**EXERCISE AIM**
Without including any pictures, return the records below exactly as written.

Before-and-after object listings
------------------------------------------------------------------------

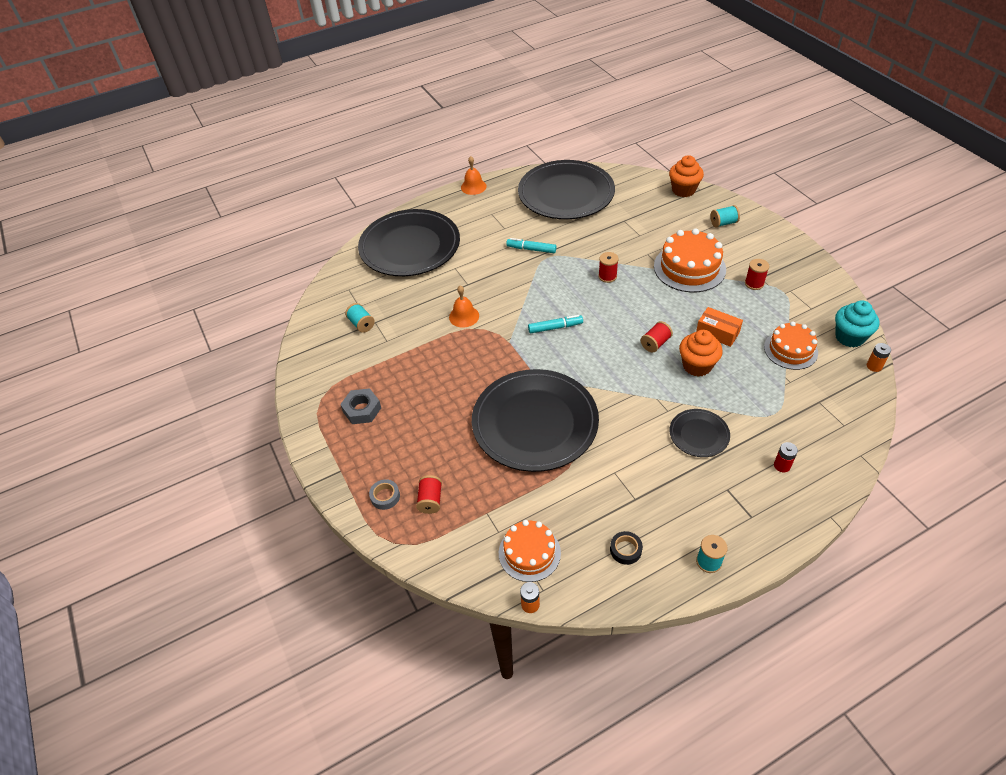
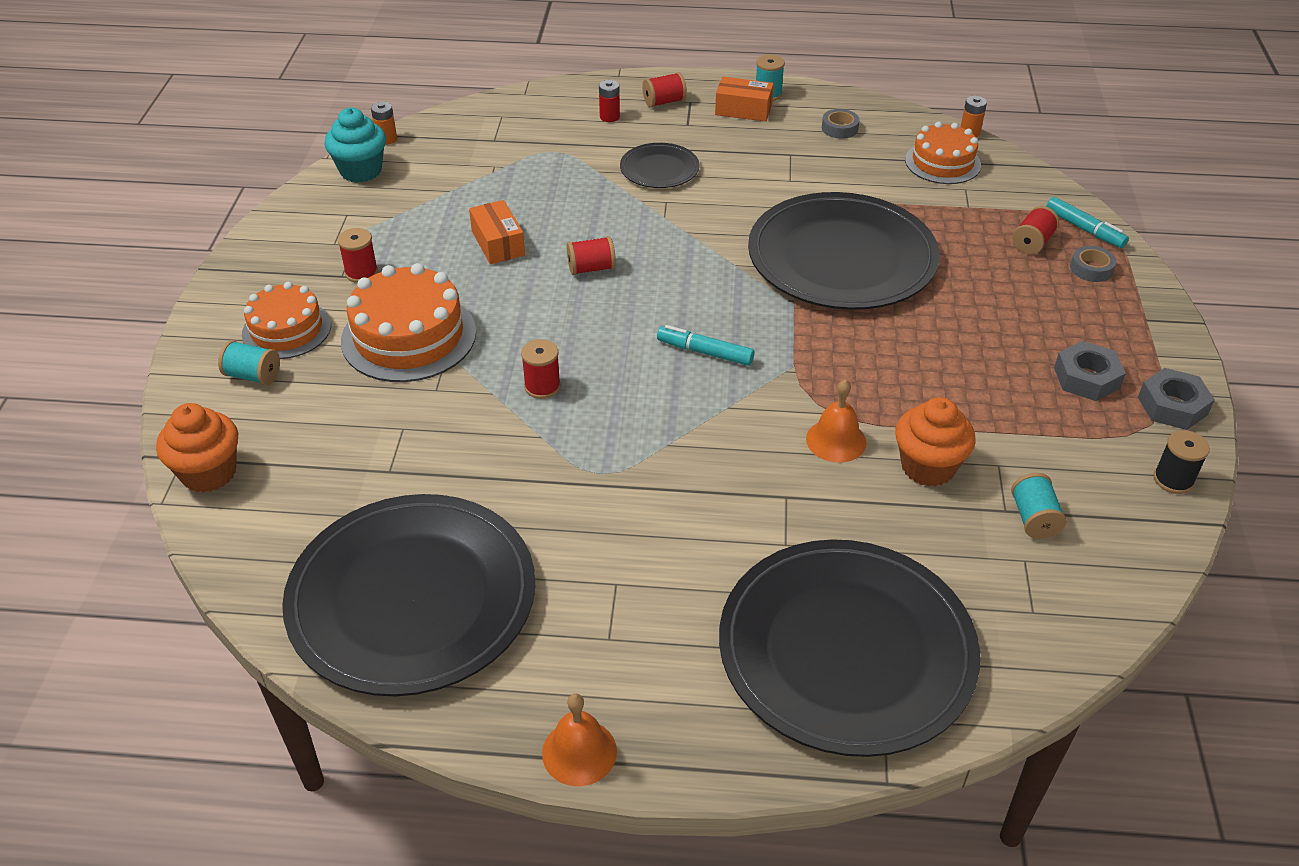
camera: 150 degrees left, 5 degrees down
(304, 372) = (1173, 480): none -> black spool
(313, 415) = (1172, 406): none -> grey nut
(531, 249) = (611, 504): turquoise marker -> turquoise marker (1084, 229)
(625, 550) = (839, 128): black tape -> grey tape
(697, 366) = (573, 224): orange cupcake -> orange cupcake (927, 467)
(707, 530) = (743, 110): none -> orange box
(767, 504) = (664, 102): none -> red spool
(790, 350) = (444, 189): orange cake -> orange cake (286, 329)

------------------------------------------------------------------------

**WRITTEN REPLY**
camera: 150 degrees left, 5 degrees down
(304, 372) = (1173, 480): none -> black spool
(313, 415) = (1172, 406): none -> grey nut
(531, 249) = (611, 504): turquoise marker -> turquoise marker (1084, 229)
(625, 550) = (839, 128): black tape -> grey tape
(697, 366) = (573, 224): orange cupcake -> orange cupcake (927, 467)
(707, 530) = (743, 110): none -> orange box
(767, 504) = (664, 102): none -> red spool
(790, 350) = (444, 189): orange cake -> orange cake (286, 329)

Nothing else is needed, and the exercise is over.